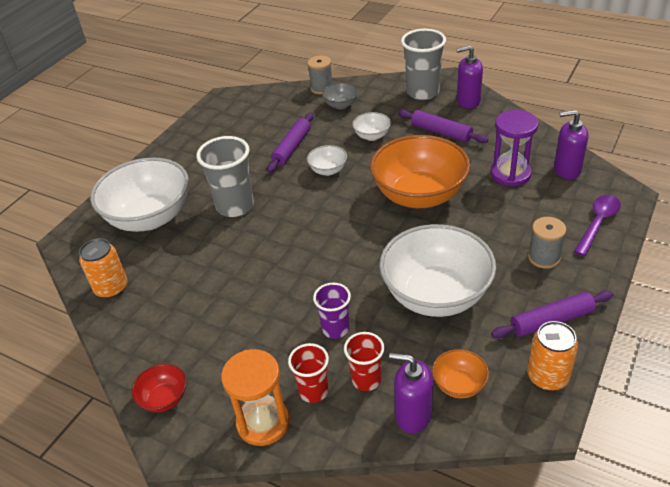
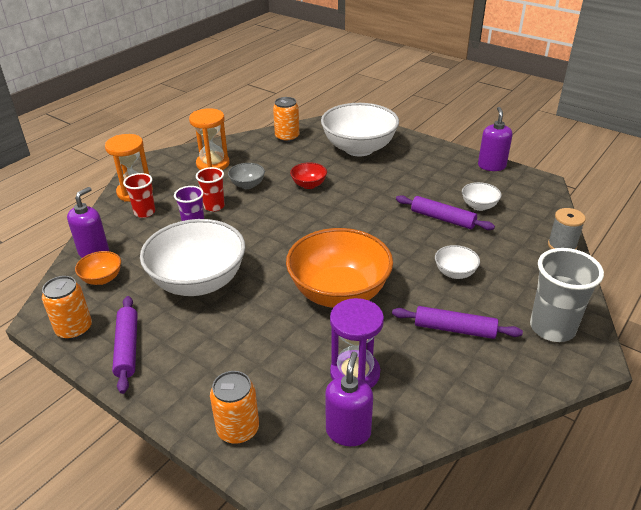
camera: 95 degrees right, 5 degrees down
(164, 399) = (178, 158): red bowl -> red bowl (309, 185)
(182, 351) = (213, 164): none -> orange hourglass
(235, 206) = (359, 185): grey cup -> none
(328, 170) = (398, 238): white bowl -> white bowl (479, 206)
(341, 105) = (523, 257): grey bowl -> grey bowl (247, 185)
(366, 380) = (138, 235): red cup -> red cup (214, 206)
(441, 132) = (454, 329): purple rolling pin -> purple rolling pin turned 60 degrees clockwise
(468, 101) = (527, 368): purple soap dispenser -> purple soap dispenser (491, 166)
(544, 257) = (207, 365): grey spool -> none
(598, 223) = (238, 429): purple spoon -> orange can

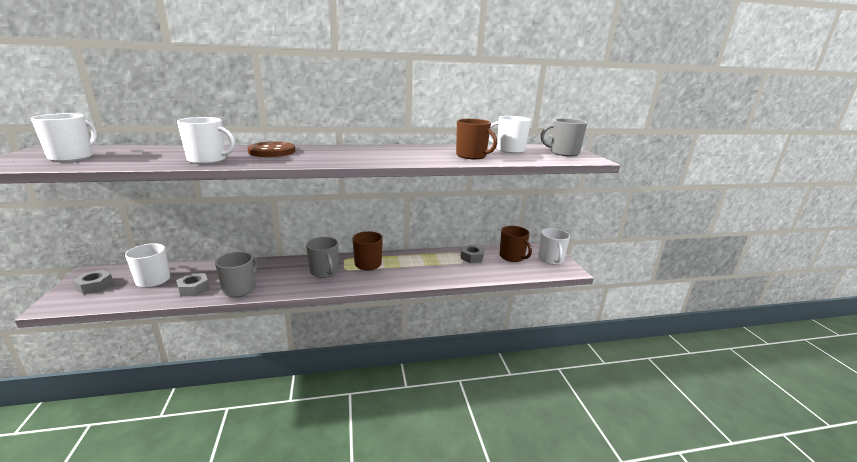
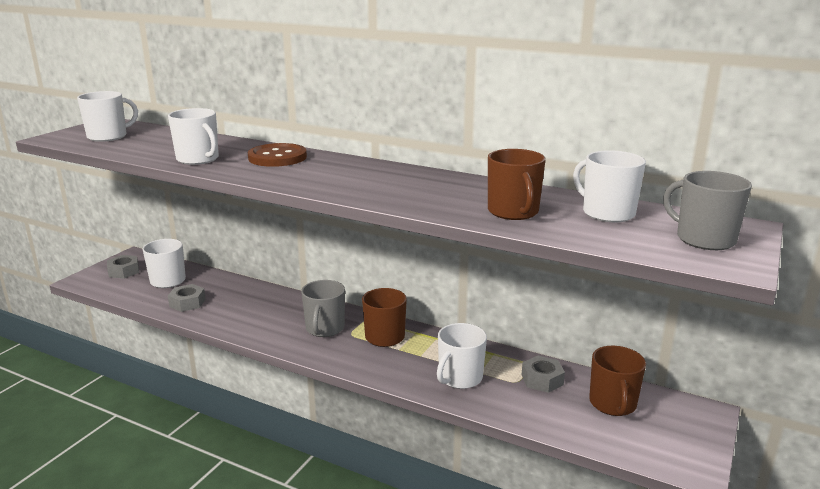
camera: 40 degrees right, 0 degrees up
(240, 289) = (223, 318): grey mug -> none
(551, 259) = (681, 435): white mug -> white mug (460, 378)

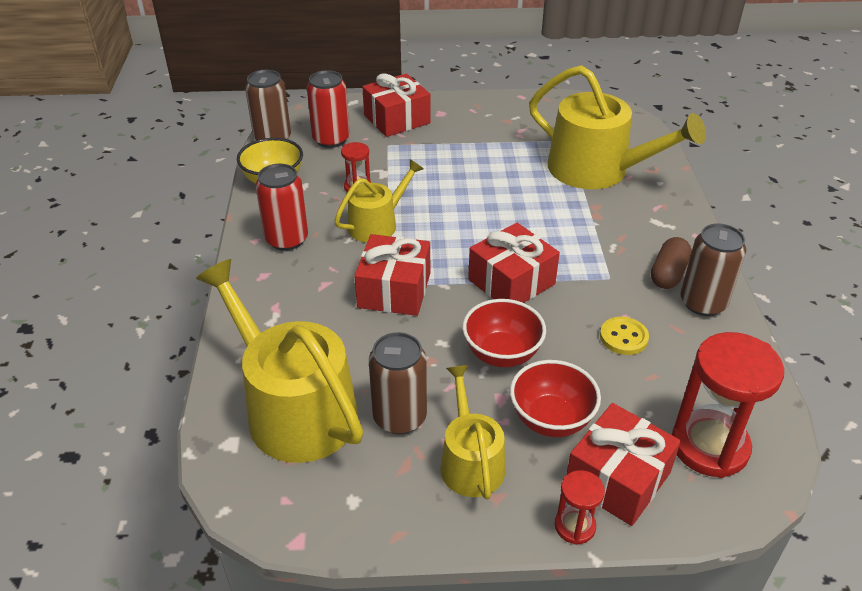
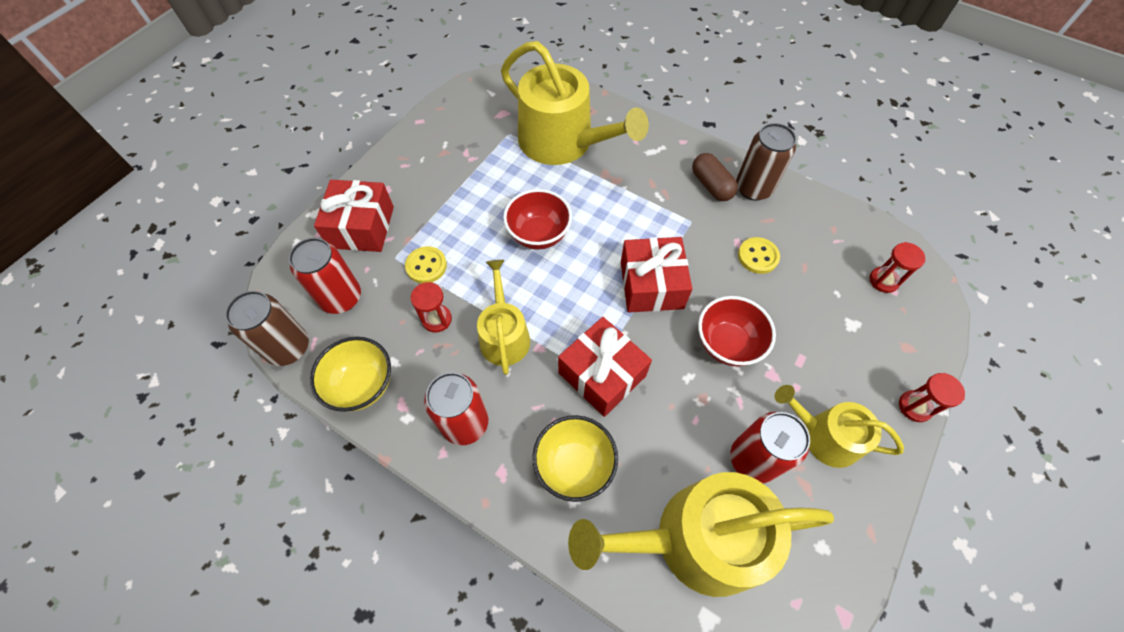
camera: 55 degrees left, 20 degrees up
(300, 310) = (574, 465): none -> yellow bowl
(397, 161) = (426, 266): none -> yellow button
(399, 417) = (753, 459): brown can -> red can
(551, 420) = (812, 356): red bowl -> red bowl (538, 235)
(597, 170) = (563, 142): yellow watering can -> yellow watering can turned 60 degrees clockwise
(617, 479) = (886, 352): red gift -> none
(709, 446) = (883, 280): red hourglass -> red hourglass, size x0.49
***
Task prompt:
Reproduce the listing above exactly, without a single picture.

Task result:
camera: 95 degrees right, 5 degrees down
(164, 399) = (178, 158): red bowl -> red bowl (309, 185)
(182, 351) = (213, 164): none -> orange hourglass
(235, 206) = (359, 185): grey cup -> none
(328, 170) = (398, 238): white bowl -> white bowl (479, 206)
(341, 105) = (523, 257): grey bowl -> grey bowl (247, 185)
(366, 380) = (138, 235): red cup -> red cup (214, 206)
(441, 132) = (454, 329): purple rolling pin -> purple rolling pin turned 60 degrees clockwise
(468, 101) = (527, 368): purple soap dispenser -> purple soap dispenser (491, 166)
(544, 257) = (207, 365): grey spool -> none
(598, 223) = (238, 429): purple spoon -> orange can

camera: 40 degrees right, 0 degrees up
(240, 289) = (223, 318): grey mug -> none
(551, 259) = (681, 435): white mug -> white mug (460, 378)

camera: 55 degrees left, 20 degrees up
(300, 310) = (574, 465): none -> yellow bowl
(397, 161) = (426, 266): none -> yellow button
(399, 417) = (753, 459): brown can -> red can
(551, 420) = (812, 356): red bowl -> red bowl (538, 235)
(597, 170) = (563, 142): yellow watering can -> yellow watering can turned 60 degrees clockwise
(617, 479) = (886, 352): red gift -> none
(709, 446) = (883, 280): red hourglass -> red hourglass, size x0.49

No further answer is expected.